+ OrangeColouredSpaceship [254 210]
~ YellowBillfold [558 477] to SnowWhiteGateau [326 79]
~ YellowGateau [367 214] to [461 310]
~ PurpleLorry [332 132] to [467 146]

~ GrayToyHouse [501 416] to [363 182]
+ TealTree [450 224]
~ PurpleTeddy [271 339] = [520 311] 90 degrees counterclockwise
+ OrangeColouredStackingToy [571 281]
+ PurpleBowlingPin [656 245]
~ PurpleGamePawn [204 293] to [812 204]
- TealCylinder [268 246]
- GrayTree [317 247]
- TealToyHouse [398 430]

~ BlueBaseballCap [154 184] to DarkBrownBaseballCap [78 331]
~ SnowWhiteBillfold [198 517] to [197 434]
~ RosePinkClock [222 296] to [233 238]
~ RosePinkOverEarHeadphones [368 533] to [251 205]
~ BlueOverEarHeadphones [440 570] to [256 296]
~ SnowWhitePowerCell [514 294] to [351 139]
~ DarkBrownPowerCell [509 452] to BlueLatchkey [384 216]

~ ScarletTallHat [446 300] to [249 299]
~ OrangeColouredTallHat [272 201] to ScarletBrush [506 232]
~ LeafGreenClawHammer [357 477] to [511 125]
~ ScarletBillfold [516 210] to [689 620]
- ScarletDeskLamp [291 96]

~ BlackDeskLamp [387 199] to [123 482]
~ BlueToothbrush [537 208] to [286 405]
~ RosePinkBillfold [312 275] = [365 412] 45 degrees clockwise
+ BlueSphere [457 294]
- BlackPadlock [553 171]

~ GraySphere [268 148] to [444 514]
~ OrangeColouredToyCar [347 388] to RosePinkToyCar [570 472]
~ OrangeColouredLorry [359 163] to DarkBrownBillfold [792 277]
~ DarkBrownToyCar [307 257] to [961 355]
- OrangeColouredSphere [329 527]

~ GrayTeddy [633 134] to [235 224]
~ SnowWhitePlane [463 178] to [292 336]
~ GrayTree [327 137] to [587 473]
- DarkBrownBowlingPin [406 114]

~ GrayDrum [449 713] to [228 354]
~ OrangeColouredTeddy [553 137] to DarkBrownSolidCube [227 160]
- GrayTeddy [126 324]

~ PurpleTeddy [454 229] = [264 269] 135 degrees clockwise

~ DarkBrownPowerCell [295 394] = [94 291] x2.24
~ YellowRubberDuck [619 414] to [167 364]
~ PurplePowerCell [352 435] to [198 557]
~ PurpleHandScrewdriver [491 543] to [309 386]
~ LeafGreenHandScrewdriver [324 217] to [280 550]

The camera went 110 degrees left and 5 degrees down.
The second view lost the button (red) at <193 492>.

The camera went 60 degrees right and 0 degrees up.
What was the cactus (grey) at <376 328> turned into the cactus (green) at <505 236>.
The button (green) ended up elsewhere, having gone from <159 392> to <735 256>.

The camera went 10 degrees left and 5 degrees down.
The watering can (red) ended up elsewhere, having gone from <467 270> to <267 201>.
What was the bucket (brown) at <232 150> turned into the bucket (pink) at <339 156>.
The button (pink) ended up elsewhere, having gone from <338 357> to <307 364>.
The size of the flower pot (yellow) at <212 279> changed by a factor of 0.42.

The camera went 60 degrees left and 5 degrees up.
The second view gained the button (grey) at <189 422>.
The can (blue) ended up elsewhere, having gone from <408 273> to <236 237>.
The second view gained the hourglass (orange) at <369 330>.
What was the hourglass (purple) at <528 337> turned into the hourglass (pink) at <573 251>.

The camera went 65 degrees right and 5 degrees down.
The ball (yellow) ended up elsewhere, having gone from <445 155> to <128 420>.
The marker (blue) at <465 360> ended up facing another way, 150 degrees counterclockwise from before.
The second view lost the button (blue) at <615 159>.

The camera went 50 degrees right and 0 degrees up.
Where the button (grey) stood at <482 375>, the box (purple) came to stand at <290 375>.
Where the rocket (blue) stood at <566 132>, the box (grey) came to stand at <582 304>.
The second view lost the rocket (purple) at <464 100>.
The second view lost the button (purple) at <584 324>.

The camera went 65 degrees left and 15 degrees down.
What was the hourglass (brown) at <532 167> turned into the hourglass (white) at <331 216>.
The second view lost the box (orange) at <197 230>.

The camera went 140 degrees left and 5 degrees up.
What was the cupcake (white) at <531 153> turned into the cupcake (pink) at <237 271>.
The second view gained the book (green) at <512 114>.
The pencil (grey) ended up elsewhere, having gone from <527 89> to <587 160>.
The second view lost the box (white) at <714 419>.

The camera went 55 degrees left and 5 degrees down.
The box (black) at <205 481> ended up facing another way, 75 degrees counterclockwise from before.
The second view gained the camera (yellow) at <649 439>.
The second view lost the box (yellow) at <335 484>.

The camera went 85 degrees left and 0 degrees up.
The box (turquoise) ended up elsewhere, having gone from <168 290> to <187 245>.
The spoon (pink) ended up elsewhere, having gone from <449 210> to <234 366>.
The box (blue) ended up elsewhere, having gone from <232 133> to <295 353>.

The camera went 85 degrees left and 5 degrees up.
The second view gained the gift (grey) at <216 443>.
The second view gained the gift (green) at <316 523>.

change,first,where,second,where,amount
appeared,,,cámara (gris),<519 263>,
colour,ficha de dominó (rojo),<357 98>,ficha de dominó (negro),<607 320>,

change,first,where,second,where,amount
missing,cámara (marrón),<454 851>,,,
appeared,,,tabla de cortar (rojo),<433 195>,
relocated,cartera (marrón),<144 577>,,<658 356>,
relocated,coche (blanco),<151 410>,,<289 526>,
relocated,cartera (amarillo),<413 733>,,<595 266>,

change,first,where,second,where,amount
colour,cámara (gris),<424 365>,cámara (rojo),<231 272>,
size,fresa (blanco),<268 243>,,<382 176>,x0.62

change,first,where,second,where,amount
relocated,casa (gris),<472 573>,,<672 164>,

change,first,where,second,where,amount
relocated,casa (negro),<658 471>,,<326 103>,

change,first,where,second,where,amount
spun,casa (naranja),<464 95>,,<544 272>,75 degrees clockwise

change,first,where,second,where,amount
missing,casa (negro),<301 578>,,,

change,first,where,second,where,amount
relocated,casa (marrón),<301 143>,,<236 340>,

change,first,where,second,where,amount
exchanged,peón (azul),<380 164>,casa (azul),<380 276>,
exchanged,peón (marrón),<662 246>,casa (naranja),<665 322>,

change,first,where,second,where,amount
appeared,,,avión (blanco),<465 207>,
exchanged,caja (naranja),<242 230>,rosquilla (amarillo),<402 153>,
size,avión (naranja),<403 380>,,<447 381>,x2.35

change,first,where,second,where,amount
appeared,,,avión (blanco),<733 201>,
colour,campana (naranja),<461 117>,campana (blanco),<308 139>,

━━━━

▸ What to work on
Complete, exact output of the records is expected.

▸ Solution to this exercise
+ OrangeColouredSpaceship [254 210]
~ YellowBillfold [558 477] to SnowWhiteGateau [326 79]
~ YellowGateau [367 214] to [461 310]
~ PurpleLorry [332 132] to [467 146]

~ GrayToyHouse [501 416] to [363 182]
+ TealTree [450 224]
~ PurpleTeddy [271 339] = [520 311] 90 degrees counterclockwise
+ OrangeColouredStackingToy [571 281]
+ PurpleBowlingPin [656 245]
~ PurpleGamePawn [204 293] to [812 204]
- TealCylinder [268 246]
- GrayTree [317 247]
- TealToyHouse [398 430]

~ BlueBaseballCap [154 184] to DarkBrownBaseballCap [78 331]
~ SnowWhiteBillfold [198 517] to [197 434]
~ RosePinkClock [222 296] to [233 238]
~ RosePinkOverEarHeadphones [368 533] to [251 205]
~ BlueOverEarHeadphones [440 570] to [256 296]
~ SnowWhitePowerCell [514 294] to [351 139]
~ DarkBrownPowerCell [509 452] to BlueLatchkey [384 216]

~ ScarletTallHat [446 300] to [249 299]
~ OrangeColouredTallHat [272 201] to ScarletBrush [506 232]
~ LeafGreenClawHammer [357 477] to [511 125]
~ ScarletBillfold [516 210] to [689 620]
- ScarletDeskLamp [291 96]

~ BlackDeskLamp [387 199] to [123 482]
~ BlueToothbrush [537 208] to [286 405]
~ RosePinkBillfold [312 275] = [365 412] 45 degrees clockwise
+ BlueSphere [457 294]
- BlackPadlock [553 171]

~ GraySphere [268 148] to [444 514]
~ OrangeColouredToyCar [347 388] to RosePinkToyCar [570 472]
~ OrangeColouredLorry [359 163] to DarkBrownBillfold [792 277]
~ DarkBrownToyCar [307 257] to [961 355]
- OrangeColouredSphere [329 527]

~ GrayTeddy [633 134] to [235 224]
~ SnowWhitePlane [463 178] to [292 336]
~ GrayTree [327 137] to [587 473]
- DarkBrownBowlingPin [406 114]

~ GrayDrum [449 713] to [228 354]
~ OrangeColouredTeddy [553 137] to DarkBrownSolidCube [227 160]
- GrayTeddy [126 324]

~ PurpleTeddy [454 229] = [264 269] 135 degrees clockwise

~ DarkBrownPowerCell [295 394] = [94 291] x2.24
~ YellowRubberDuck [619 414] to [167 364]
~ PurplePowerCell [352 435] to [198 557]
~ PurpleHandScrewdriver [491 543] to [309 386]
~ LeafGreenHandScrewdriver [324 217] to [280 550]

The camera went 110 degrees left and 5 degrees down.
The second view lost the button (red) at <193 492>.

The camera went 60 degrees right and 0 degrees up.
What was the cactus (grey) at <376 328> turned into the cactus (green) at <505 236>.
The button (green) ended up elsewhere, having gone from <159 392> to <735 256>.

The camera went 10 degrees left and 5 degrees down.
The watering can (red) ended up elsewhere, having gone from <467 270> to <267 201>.
What was the bucket (brown) at <232 150> turned into the bucket (pink) at <339 156>.
The button (pink) ended up elsewhere, having gone from <338 357> to <307 364>.
The size of the flower pot (yellow) at <212 279> changed by a factor of 0.42.

The camera went 60 degrees left and 5 degrees up.
The second view gained the button (grey) at <189 422>.
The can (blue) ended up elsewhere, having gone from <408 273> to <236 237>.
The second view gained the hourglass (orange) at <369 330>.
What was the hourglass (purple) at <528 337> turned into the hourglass (pink) at <573 251>.

The camera went 65 degrees right and 5 degrees down.
The ball (yellow) ended up elsewhere, having gone from <445 155> to <128 420>.
The marker (blue) at <465 360> ended up facing another way, 150 degrees counterclockwise from before.
The second view lost the button (blue) at <615 159>.

The camera went 50 degrees right and 0 degrees up.
Where the button (grey) stood at <482 375>, the box (purple) came to stand at <290 375>.
Where the rocket (blue) stood at <566 132>, the box (grey) came to stand at <582 304>.
The second view lost the rocket (purple) at <464 100>.
The second view lost the button (purple) at <584 324>.

The camera went 65 degrees left and 15 degrees down.
What was the hourglass (brown) at <532 167> turned into the hourglass (white) at <331 216>.
The second view lost the box (orange) at <197 230>.

The camera went 140 degrees left and 5 degrees up.
What was the cupcake (white) at <531 153> turned into the cupcake (pink) at <237 271>.
The second view gained the book (green) at <512 114>.
The pencil (grey) ended up elsewhere, having gone from <527 89> to <587 160>.
The second view lost the box (white) at <714 419>.

The camera went 55 degrees left and 5 degrees down.
The box (black) at <205 481> ended up facing another way, 75 degrees counterclockwise from before.
The second view gained the camera (yellow) at <649 439>.
The second view lost the box (yellow) at <335 484>.

The camera went 85 degrees left and 0 degrees up.
The box (turquoise) ended up elsewhere, having gone from <168 290> to <187 245>.
The spoon (pink) ended up elsewhere, having gone from <449 210> to <234 366>.
The box (blue) ended up elsewhere, having gone from <232 133> to <295 353>.

The camera went 85 degrees left and 5 degrees up.
The second view gained the gift (grey) at <216 443>.
The second view gained the gift (green) at <316 523>.

change,first,where,second,where,amount
appeared,,,cámara (gris),<519 263>,
colour,ficha de dominó (rojo),<357 98>,ficha de dominó (negro),<607 320>,

change,first,where,second,where,amount
missing,cámara (marrón),<454 851>,,,
appeared,,,tabla de cortar (rojo),<433 195>,
relocated,cartera (marrón),<144 577>,,<658 356>,
relocated,coche (blanco),<151 410>,,<289 526>,
relocated,cartera (amarillo),<413 733>,,<595 266>,

change,first,where,second,where,amount
colour,cámara (gris),<424 365>,cámara (rojo),<231 272>,
size,fresa (blanco),<268 243>,,<382 176>,x0.62

change,first,where,second,where,amount
relocated,casa (gris),<472 573>,,<672 164>,

change,first,where,second,where,amount
relocated,casa (negro),<658 471>,,<326 103>,

change,first,where,second,where,amount
spun,casa (naranja),<464 95>,,<544 272>,75 degrees clockwise

change,first,where,second,where,amount
missing,casa (negro),<301 578>,,,

change,first,where,second,where,amount
relocated,casa (marrón),<301 143>,,<236 340>,

change,first,where,second,where,amount
exchanged,peón (azul),<380 164>,casa (azul),<380 276>,
exchanged,peón (marrón),<662 246>,casa (naranja),<665 322>,

change,first,where,second,where,amount
appeared,,,avión (blanco),<465 207>,
exchanged,caja (naranja),<242 230>,rosquilla (amarillo),<402 153>,
size,avión (naranja),<403 380>,,<447 381>,x2.35

change,first,where,second,where,amount
appeared,,,avión (blanco),<733 201>,
colour,campana (naranja),<461 117>,campana (blanco),<308 139>,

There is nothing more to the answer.